REQUIRED ACTION
Pick out every line of the entries below where "left" occurs, and copy those lines.

.....

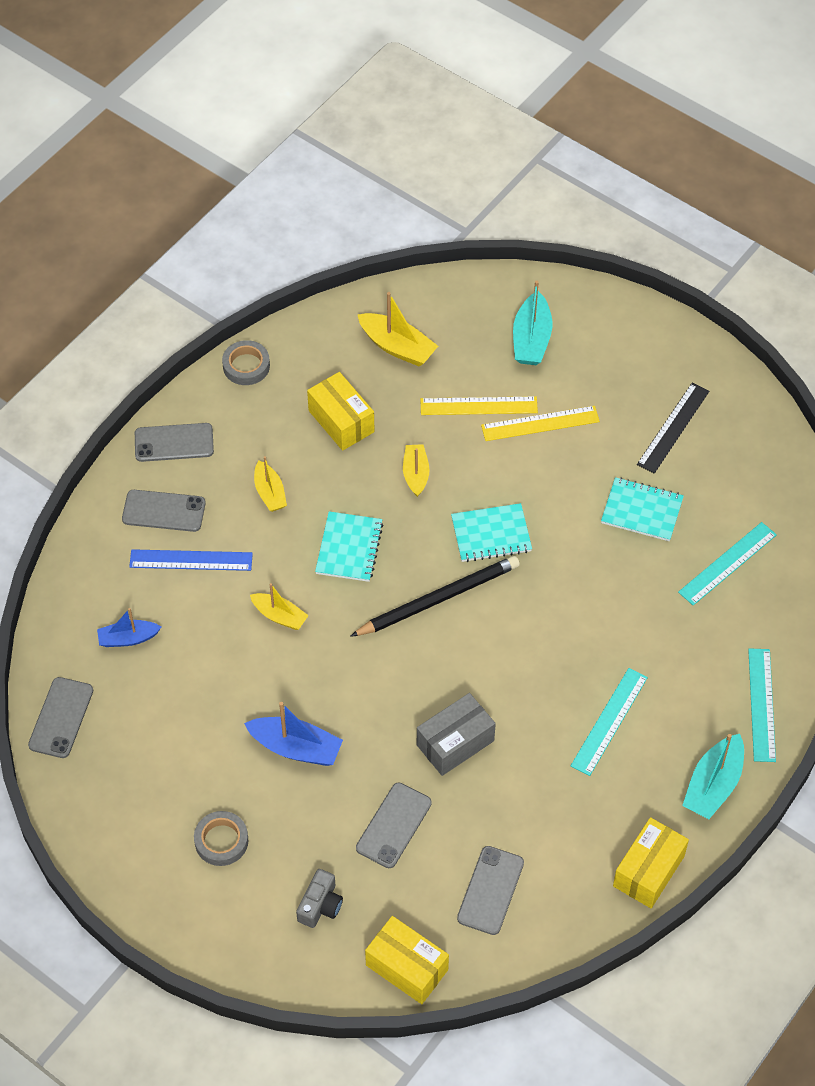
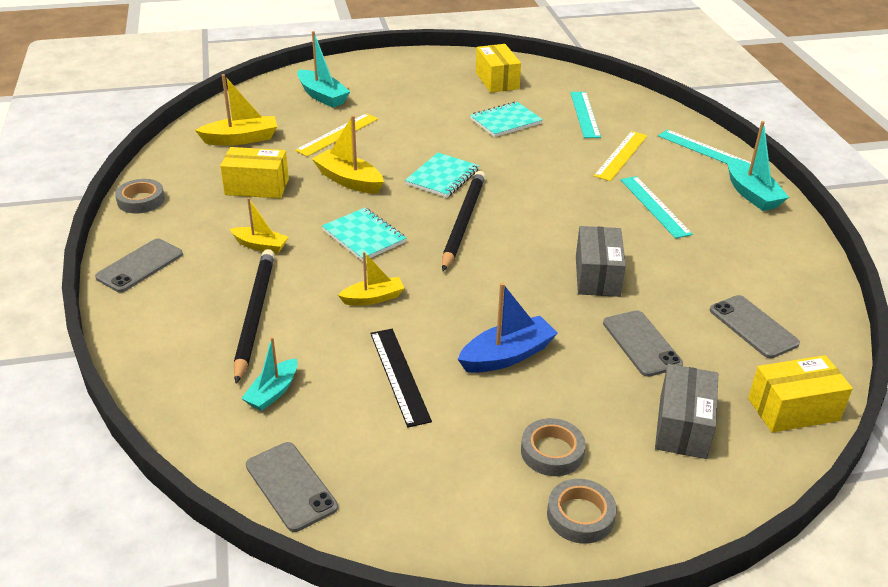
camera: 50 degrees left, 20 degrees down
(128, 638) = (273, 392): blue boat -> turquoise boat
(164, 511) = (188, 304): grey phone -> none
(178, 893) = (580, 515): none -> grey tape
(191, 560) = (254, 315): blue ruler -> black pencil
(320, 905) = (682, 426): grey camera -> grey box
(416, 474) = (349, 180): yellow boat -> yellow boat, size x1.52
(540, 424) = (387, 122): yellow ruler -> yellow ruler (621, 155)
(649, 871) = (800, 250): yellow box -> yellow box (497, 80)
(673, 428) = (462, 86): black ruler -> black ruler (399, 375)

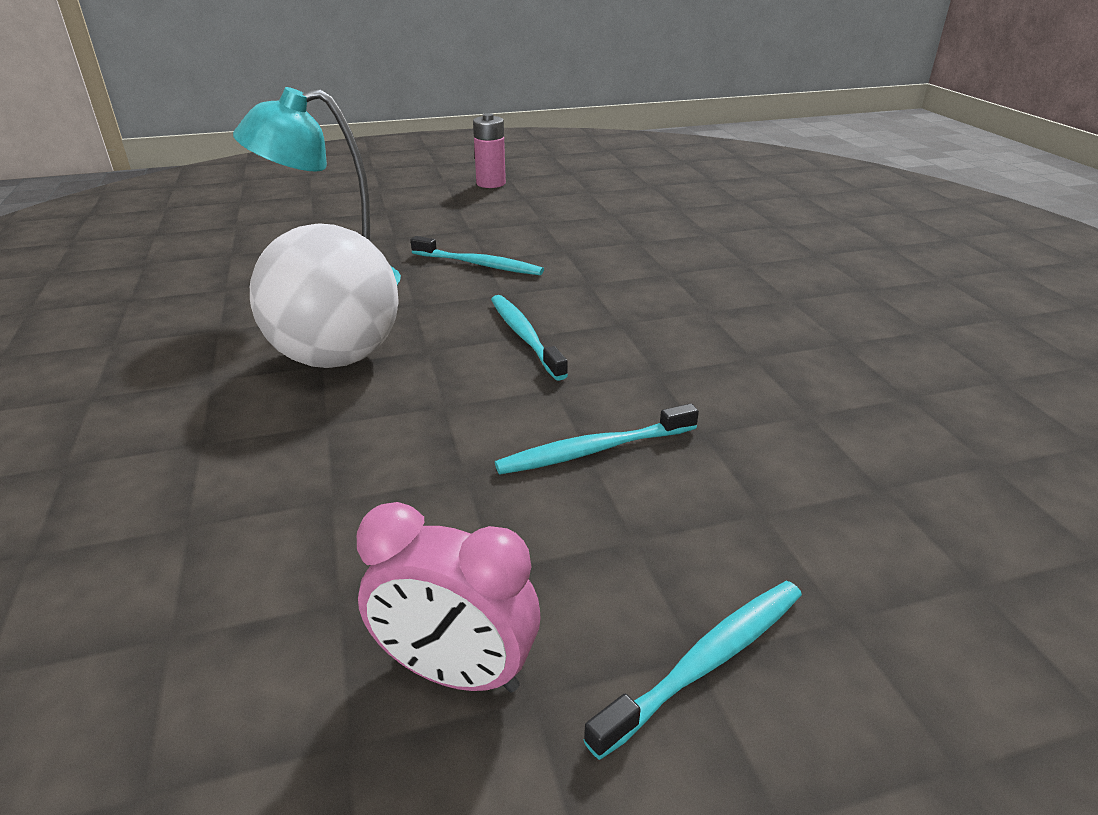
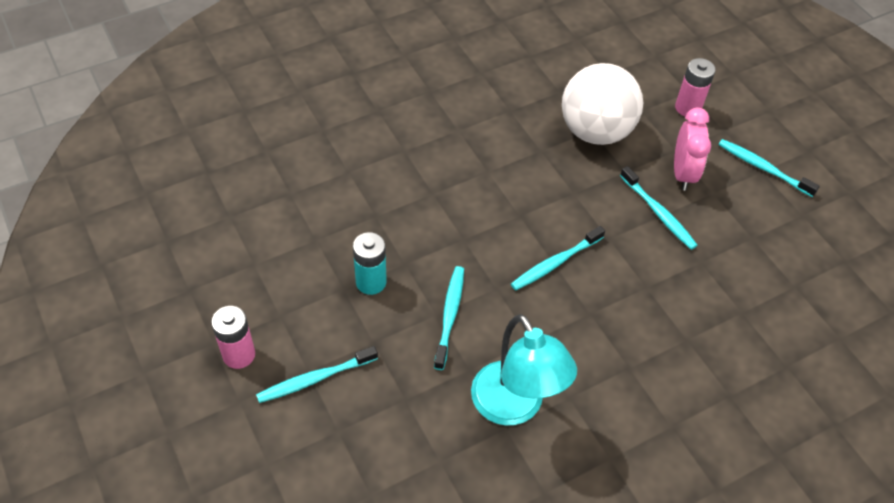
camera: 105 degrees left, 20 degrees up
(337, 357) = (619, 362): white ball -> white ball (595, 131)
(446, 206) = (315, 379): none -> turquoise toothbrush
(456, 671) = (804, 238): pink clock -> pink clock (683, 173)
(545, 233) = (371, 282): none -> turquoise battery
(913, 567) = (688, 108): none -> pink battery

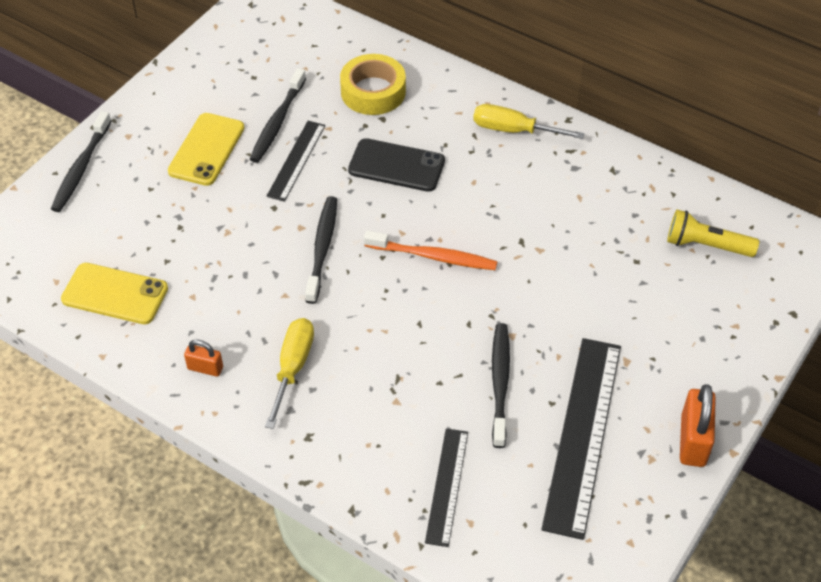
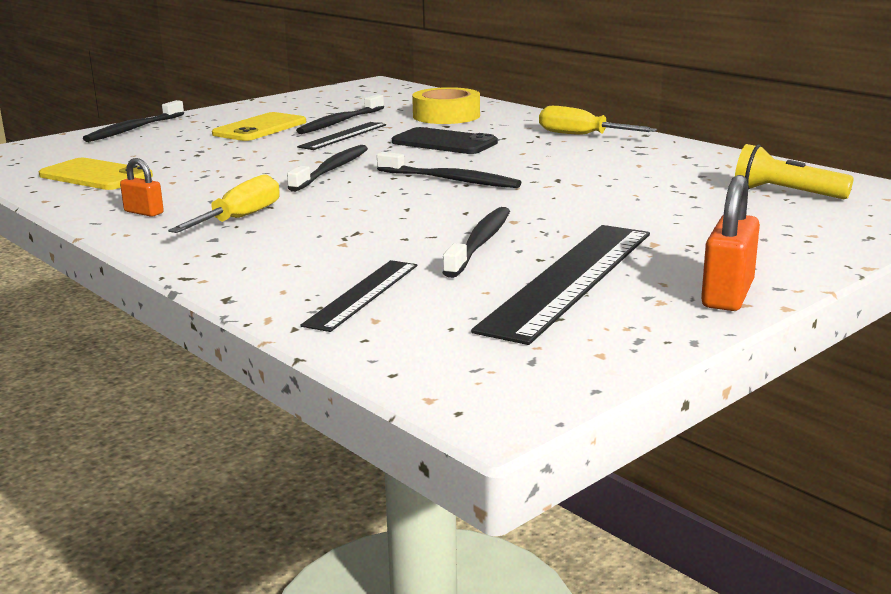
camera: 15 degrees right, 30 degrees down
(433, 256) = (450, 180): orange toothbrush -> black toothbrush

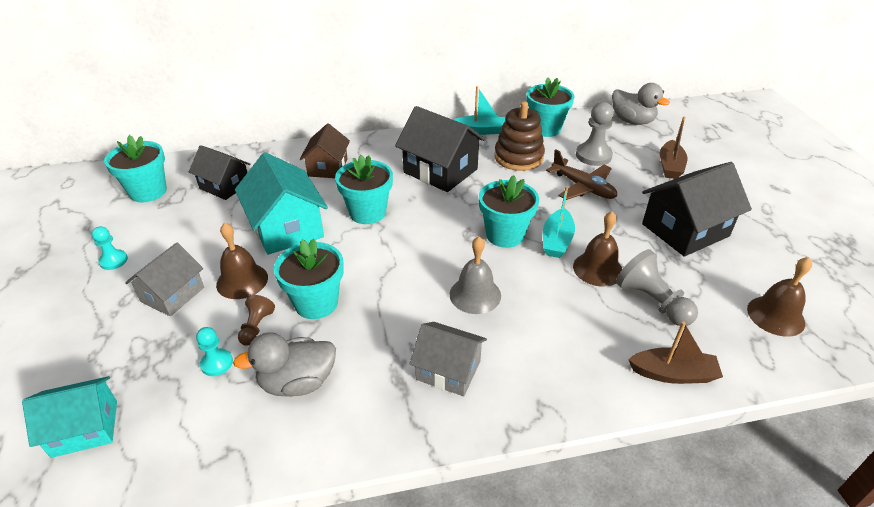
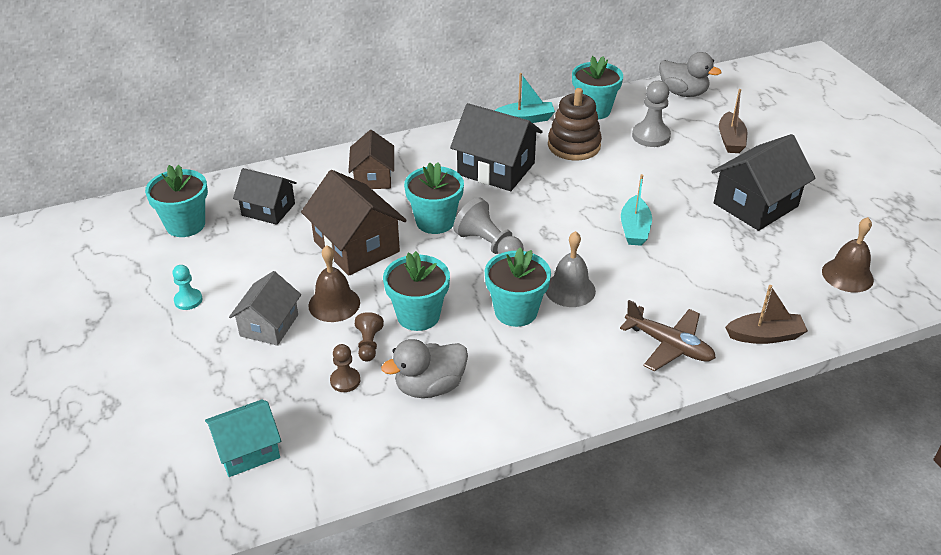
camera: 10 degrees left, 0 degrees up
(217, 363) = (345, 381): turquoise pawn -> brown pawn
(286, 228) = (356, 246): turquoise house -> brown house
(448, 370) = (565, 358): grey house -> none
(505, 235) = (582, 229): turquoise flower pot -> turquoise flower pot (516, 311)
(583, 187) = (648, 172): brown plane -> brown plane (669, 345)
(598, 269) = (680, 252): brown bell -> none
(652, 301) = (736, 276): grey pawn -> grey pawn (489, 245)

.....

WRITTEN RESPONSE
camera: 50 degrees left, 20 degrees down
camera: 105 degrees left, 20 degrees up
camera: 10 degrees left, 0 degrees up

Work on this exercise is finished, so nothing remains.